> [Work order]:
Return the data below unchanged. Drop any pictures.

> [Entries supplied]:
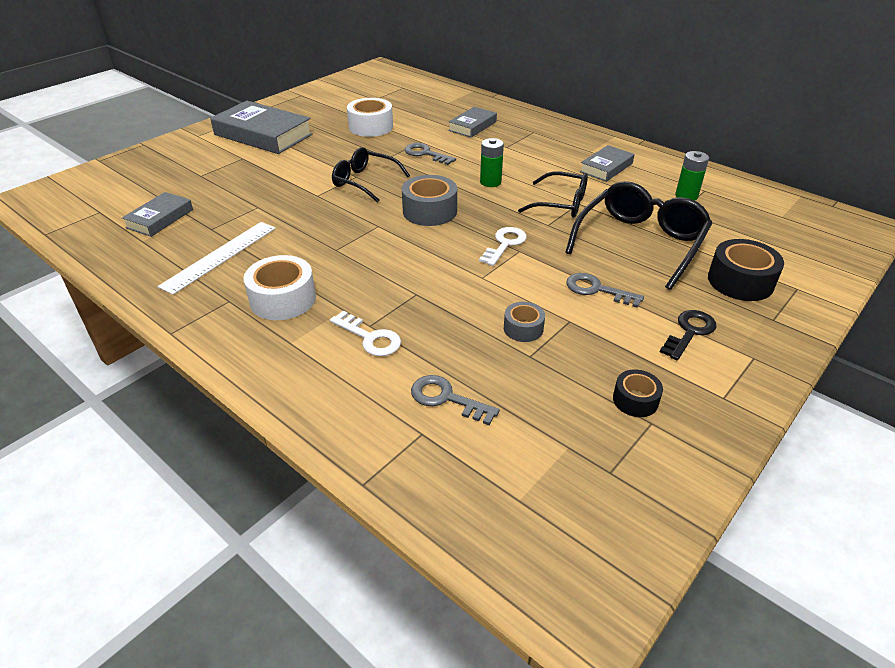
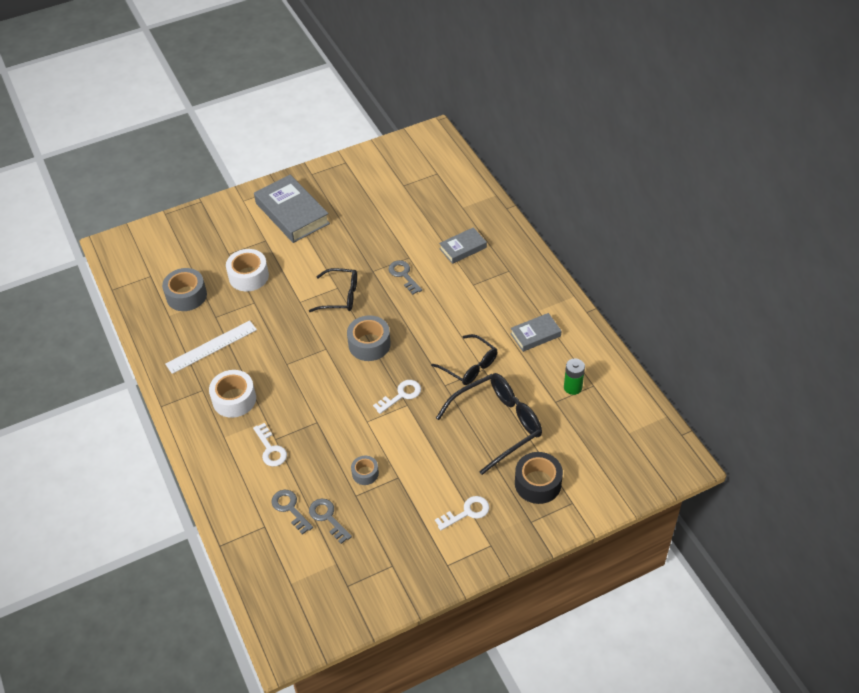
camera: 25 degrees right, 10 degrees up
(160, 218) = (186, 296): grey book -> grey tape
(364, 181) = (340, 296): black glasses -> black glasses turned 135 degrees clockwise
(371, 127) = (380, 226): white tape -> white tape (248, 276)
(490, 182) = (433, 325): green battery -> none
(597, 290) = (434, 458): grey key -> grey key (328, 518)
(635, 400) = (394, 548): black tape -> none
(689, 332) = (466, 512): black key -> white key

> [Finished task]:
camera: 25 degrees right, 10 degrees up
(160, 218) = (186, 296): grey book -> grey tape
(364, 181) = (340, 296): black glasses -> black glasses turned 135 degrees clockwise
(371, 127) = (380, 226): white tape -> white tape (248, 276)
(490, 182) = (433, 325): green battery -> none
(597, 290) = (434, 458): grey key -> grey key (328, 518)
(635, 400) = (394, 548): black tape -> none
(689, 332) = (466, 512): black key -> white key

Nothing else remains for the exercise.